Exercise goal => With the line containing "(143, 199) = (454, 372): none" as the start and the line containing "(299, 372) = (644, 212): green" as the end, transcribe that span of the entries below exactly, including both.

Data for review =>
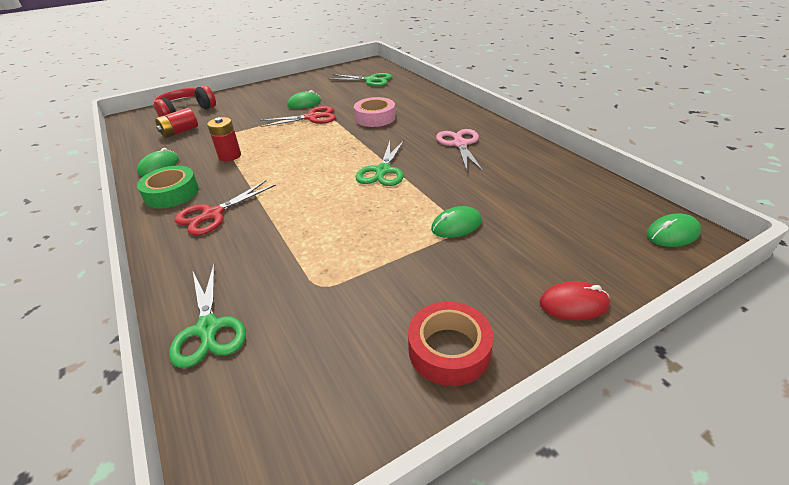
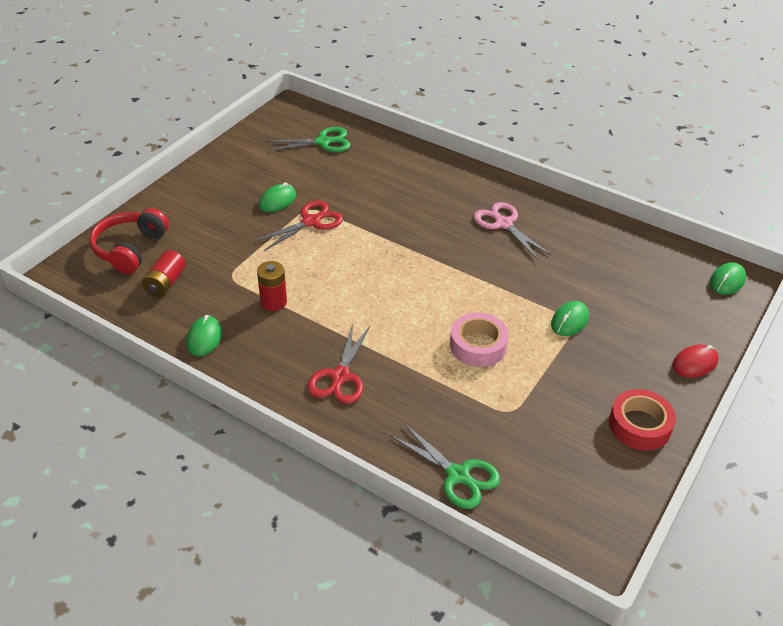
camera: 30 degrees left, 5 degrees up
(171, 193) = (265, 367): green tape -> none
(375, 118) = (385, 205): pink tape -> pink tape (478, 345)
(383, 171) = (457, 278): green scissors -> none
* * *
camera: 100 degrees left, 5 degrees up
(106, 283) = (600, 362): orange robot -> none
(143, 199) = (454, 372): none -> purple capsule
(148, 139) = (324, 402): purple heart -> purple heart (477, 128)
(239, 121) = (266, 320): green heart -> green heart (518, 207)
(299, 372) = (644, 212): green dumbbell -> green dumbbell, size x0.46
* * *
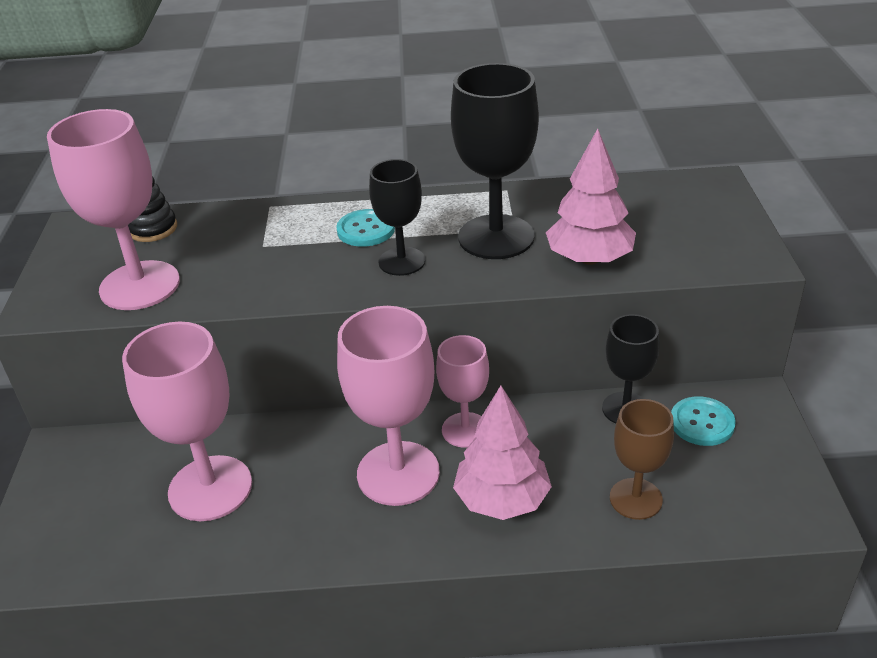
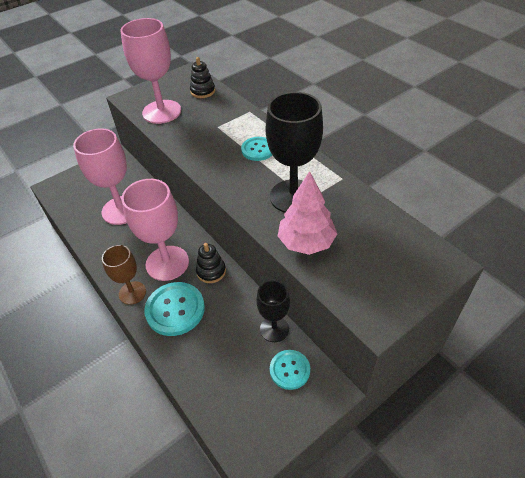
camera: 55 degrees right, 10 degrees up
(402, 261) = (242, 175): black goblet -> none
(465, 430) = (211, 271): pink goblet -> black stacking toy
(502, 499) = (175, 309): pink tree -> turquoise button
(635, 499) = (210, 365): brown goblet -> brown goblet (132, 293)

Answer box =>
(143, 199) = (454, 372): none -> purple capsule
(148, 139) = (324, 402): purple heart -> purple heart (477, 128)
(239, 121) = (266, 320): green heart -> green heart (518, 207)
(299, 372) = (644, 212): green dumbbell -> green dumbbell, size x0.46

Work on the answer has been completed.